■ **What you have to do**
Using the records below, report how many lines hold "pentagon", with no extra text.

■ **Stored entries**
- - - -
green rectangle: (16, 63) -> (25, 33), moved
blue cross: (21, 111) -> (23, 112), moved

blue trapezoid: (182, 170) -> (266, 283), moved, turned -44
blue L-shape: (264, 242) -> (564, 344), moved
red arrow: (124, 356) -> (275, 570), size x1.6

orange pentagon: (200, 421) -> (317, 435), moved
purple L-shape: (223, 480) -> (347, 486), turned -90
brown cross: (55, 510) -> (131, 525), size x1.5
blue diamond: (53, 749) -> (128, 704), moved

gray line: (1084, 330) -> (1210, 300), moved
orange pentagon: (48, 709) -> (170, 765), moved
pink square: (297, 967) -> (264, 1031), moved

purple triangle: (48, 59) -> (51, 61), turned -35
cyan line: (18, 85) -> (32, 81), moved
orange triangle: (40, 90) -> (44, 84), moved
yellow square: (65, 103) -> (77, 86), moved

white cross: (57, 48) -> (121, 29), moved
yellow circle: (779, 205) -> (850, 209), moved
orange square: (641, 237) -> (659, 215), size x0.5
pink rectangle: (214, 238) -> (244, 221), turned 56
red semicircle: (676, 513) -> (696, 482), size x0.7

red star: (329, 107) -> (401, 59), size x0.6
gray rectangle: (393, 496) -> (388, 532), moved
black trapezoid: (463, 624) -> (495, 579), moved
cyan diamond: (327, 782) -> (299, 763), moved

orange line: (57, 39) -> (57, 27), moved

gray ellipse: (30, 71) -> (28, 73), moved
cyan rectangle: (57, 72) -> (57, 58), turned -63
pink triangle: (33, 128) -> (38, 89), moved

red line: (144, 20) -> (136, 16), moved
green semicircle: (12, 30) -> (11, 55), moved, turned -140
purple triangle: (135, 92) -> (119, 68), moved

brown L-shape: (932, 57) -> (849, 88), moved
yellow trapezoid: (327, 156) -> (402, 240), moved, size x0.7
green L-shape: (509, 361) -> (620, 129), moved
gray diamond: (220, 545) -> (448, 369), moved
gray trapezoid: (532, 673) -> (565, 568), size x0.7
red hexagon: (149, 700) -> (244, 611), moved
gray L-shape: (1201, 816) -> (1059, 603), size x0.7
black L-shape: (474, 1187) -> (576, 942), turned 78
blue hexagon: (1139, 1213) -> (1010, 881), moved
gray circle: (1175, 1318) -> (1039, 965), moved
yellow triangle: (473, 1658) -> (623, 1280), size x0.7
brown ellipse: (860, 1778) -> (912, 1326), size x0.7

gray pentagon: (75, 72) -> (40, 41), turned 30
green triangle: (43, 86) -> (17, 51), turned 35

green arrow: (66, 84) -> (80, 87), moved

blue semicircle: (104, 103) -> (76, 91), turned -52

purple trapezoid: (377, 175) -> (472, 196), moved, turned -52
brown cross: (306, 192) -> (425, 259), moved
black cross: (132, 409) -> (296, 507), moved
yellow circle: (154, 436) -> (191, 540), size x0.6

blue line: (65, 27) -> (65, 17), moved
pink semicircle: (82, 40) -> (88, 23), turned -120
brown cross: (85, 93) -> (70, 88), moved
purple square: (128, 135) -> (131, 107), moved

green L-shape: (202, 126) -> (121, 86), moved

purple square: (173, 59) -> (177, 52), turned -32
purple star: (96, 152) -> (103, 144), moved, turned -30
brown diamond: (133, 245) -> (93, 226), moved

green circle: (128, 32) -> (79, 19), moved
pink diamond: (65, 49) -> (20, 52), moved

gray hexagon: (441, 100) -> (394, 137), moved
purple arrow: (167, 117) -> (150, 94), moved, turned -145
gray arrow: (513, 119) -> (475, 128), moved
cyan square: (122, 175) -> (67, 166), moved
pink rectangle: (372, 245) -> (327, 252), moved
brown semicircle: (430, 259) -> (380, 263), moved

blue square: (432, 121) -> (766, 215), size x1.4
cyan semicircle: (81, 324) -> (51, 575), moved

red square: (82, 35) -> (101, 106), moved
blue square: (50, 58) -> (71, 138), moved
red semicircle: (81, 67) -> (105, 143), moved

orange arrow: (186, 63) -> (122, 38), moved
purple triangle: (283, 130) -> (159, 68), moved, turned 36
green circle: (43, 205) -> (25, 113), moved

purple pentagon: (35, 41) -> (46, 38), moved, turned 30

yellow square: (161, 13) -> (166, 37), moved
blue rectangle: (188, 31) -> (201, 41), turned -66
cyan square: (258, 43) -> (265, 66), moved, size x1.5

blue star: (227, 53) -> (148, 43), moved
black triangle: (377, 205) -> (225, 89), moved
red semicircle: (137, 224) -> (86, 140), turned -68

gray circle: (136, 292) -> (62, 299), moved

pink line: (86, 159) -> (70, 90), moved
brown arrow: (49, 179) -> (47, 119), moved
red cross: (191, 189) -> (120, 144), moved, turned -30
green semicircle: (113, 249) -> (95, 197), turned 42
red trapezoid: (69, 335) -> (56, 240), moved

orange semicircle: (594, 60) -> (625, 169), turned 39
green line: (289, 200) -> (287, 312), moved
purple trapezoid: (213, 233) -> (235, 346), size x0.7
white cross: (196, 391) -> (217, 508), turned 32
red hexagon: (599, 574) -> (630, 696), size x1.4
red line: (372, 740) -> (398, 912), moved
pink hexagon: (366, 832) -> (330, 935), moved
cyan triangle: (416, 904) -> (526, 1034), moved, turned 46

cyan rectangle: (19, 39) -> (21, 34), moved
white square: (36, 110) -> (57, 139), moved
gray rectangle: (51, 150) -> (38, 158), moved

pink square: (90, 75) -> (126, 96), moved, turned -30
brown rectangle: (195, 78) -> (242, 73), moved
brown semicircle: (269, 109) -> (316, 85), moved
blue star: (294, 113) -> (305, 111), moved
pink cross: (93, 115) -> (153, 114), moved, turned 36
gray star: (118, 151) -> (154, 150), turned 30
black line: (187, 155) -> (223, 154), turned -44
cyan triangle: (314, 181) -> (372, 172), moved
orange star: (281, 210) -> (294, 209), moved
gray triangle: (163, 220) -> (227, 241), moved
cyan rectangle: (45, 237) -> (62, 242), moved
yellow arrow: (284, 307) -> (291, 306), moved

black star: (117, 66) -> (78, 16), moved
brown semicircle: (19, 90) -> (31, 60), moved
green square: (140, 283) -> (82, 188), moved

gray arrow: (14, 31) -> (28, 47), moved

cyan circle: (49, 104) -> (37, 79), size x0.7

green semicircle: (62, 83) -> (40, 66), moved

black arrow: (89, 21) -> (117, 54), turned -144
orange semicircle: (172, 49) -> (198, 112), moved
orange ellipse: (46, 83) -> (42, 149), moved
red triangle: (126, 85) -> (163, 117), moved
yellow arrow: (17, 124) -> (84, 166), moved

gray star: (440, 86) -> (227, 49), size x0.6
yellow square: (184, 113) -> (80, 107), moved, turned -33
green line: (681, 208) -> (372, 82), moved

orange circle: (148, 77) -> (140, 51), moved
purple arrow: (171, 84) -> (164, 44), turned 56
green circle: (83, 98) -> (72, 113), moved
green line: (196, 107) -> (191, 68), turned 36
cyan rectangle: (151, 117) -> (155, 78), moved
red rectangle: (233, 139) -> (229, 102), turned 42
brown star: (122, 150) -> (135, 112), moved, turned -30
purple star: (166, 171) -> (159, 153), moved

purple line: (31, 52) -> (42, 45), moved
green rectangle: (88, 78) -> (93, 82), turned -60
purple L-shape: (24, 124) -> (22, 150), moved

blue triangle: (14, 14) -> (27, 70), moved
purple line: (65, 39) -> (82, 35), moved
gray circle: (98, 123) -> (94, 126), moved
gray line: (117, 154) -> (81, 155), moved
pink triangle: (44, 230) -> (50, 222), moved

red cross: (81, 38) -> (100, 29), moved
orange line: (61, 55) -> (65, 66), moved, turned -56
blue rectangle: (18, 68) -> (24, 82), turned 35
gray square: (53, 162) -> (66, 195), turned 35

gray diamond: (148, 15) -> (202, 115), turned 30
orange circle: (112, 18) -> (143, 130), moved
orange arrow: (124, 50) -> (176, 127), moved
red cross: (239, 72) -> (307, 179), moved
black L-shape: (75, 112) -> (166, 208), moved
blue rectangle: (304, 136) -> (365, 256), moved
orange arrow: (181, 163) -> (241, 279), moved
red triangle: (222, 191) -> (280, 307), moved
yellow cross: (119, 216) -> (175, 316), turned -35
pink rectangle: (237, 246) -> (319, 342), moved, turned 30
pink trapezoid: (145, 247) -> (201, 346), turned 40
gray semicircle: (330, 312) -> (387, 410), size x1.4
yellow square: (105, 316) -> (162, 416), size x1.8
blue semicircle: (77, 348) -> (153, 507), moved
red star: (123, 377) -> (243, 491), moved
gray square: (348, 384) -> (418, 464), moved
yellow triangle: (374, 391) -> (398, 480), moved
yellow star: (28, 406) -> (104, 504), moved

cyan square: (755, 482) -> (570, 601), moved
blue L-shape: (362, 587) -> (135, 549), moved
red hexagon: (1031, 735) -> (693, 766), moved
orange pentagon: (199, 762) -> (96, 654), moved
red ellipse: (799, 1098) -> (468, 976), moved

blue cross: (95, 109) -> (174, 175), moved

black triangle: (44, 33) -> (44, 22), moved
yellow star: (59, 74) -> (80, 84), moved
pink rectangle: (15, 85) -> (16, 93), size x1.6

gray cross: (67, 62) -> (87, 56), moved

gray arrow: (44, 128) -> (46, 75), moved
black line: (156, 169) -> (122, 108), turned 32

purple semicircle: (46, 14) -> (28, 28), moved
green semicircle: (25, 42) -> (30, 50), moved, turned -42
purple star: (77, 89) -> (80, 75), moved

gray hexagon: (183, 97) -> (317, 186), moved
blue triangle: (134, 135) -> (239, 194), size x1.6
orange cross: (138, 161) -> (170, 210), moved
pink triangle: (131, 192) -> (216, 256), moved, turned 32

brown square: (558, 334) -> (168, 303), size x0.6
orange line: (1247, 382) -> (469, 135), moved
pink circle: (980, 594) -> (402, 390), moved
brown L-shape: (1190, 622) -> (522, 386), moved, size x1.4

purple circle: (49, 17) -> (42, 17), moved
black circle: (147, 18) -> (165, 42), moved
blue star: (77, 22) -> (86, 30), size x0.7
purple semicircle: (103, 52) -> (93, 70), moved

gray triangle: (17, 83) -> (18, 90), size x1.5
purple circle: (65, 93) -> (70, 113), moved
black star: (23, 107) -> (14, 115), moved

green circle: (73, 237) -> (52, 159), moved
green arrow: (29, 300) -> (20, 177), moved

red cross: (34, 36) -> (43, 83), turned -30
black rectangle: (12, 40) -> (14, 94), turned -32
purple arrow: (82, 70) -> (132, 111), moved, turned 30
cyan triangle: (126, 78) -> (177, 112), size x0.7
- - - -
■ **Response to the exercise**
5